## Work instruction:
Could each entry below be written out exactly, with every picture dropped?

------------------------------------

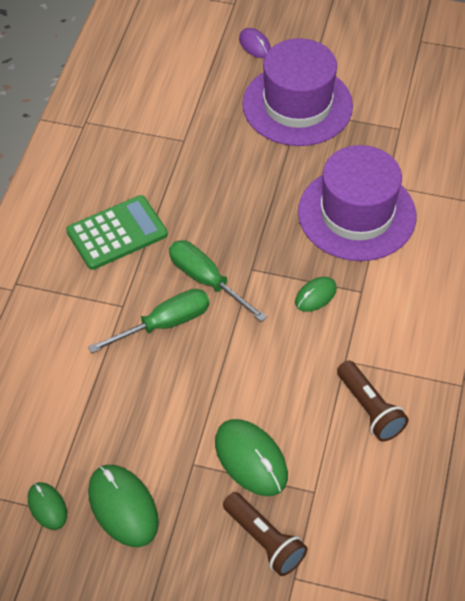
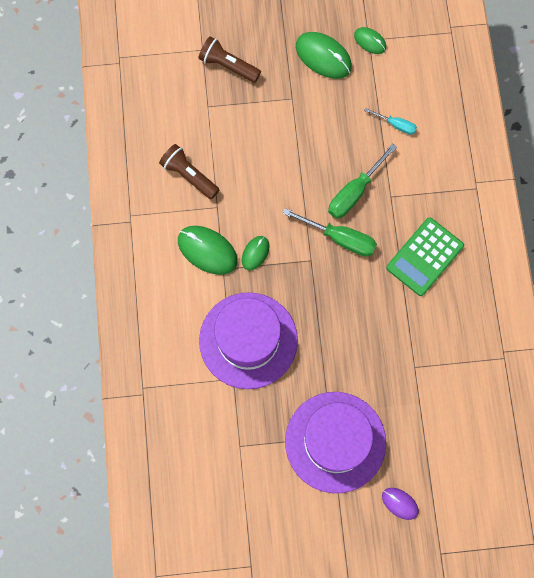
camera: 160 degrees right, 20 degrees up
(72, 385) = (396, 125): none -> turquoise screwdriver
(251, 459) = (256, 114): green mouse -> green mouse (207, 251)

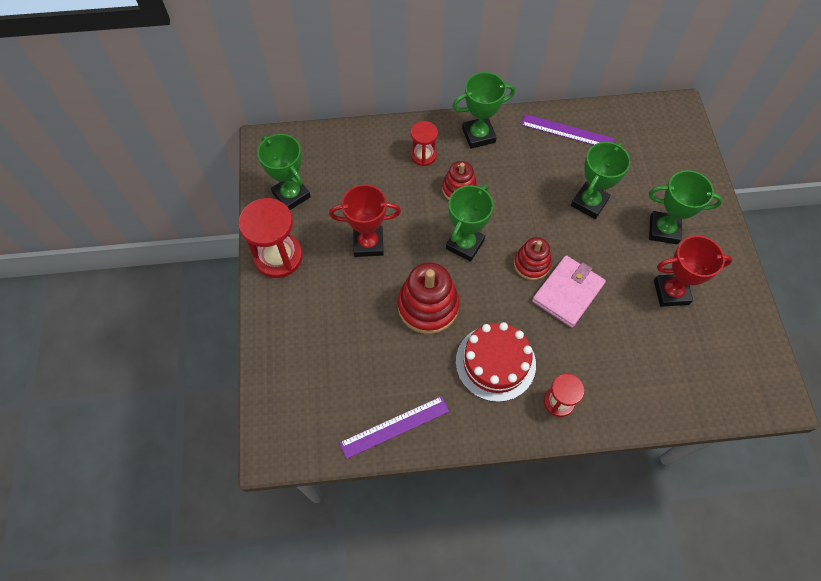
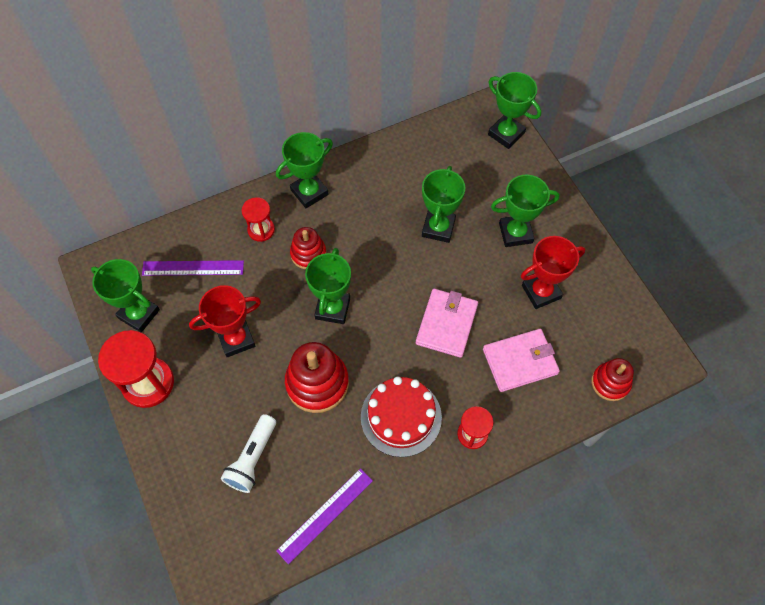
camera: 20 degrees left, 0 degrees up
(346, 353) = (252, 458): none -> white flashlight
(531, 264) = (403, 307): red stacking toy -> red stacking toy (610, 383)
(567, 132) = (394, 162): purple ruler -> purple ruler (193, 268)
(628, 350) = (520, 361): none -> pink wallet
(684, 136) = (506, 134): none -> green trophy

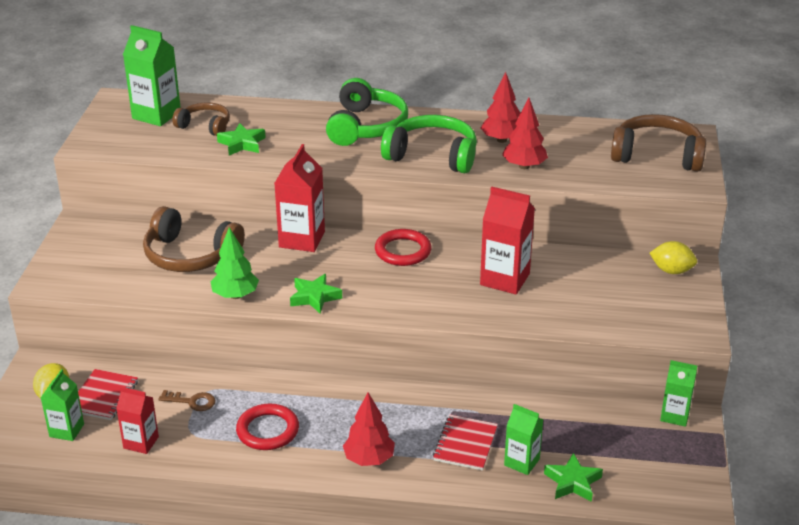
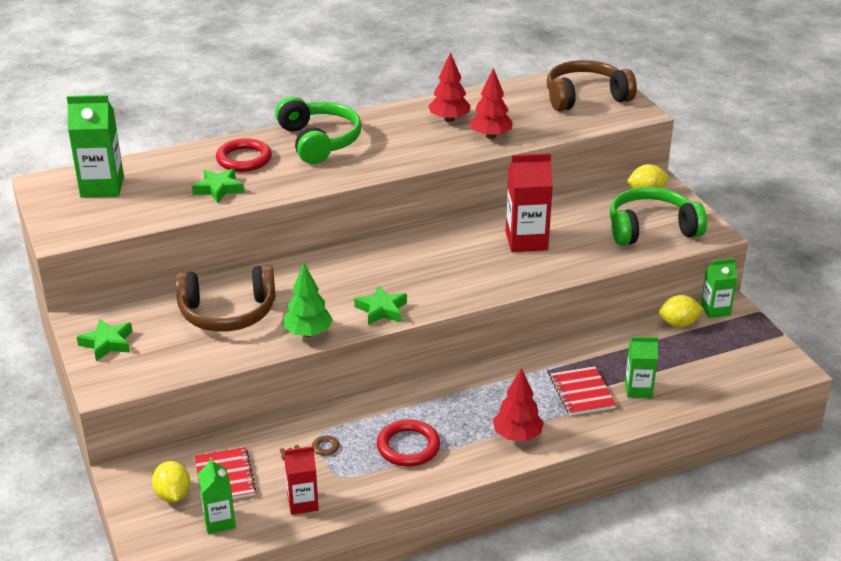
camera: 30 degrees left, 0 degrees up
(205, 126) = (164, 183): brown headphones -> none
(302, 239) = (319, 264): red carton -> none
(403, 251) = (419, 245): red ring -> red ring (244, 159)
(432, 156) = (405, 149): green headphones -> green headphones (651, 229)
(572, 482) = (689, 389): green star -> green star (107, 343)
(623, 415) = (678, 323): none -> yellow lemon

------------------------------------

## Answer space:
camera: 160 degrees right, 20 degrees up
(72, 385) = (396, 125): none -> turquoise screwdriver
(251, 459) = (256, 114): green mouse -> green mouse (207, 251)

camera: 20 degrees left, 0 degrees up
(346, 353) = (252, 458): none -> white flashlight
(531, 264) = (403, 307): red stacking toy -> red stacking toy (610, 383)
(567, 132) = (394, 162): purple ruler -> purple ruler (193, 268)
(628, 350) = (520, 361): none -> pink wallet
(684, 136) = (506, 134): none -> green trophy

camera: 30 degrees left, 0 degrees up
(205, 126) = (164, 183): brown headphones -> none
(302, 239) = (319, 264): red carton -> none
(403, 251) = (419, 245): red ring -> red ring (244, 159)
(432, 156) = (405, 149): green headphones -> green headphones (651, 229)
(572, 482) = (689, 389): green star -> green star (107, 343)
(623, 415) = (678, 323): none -> yellow lemon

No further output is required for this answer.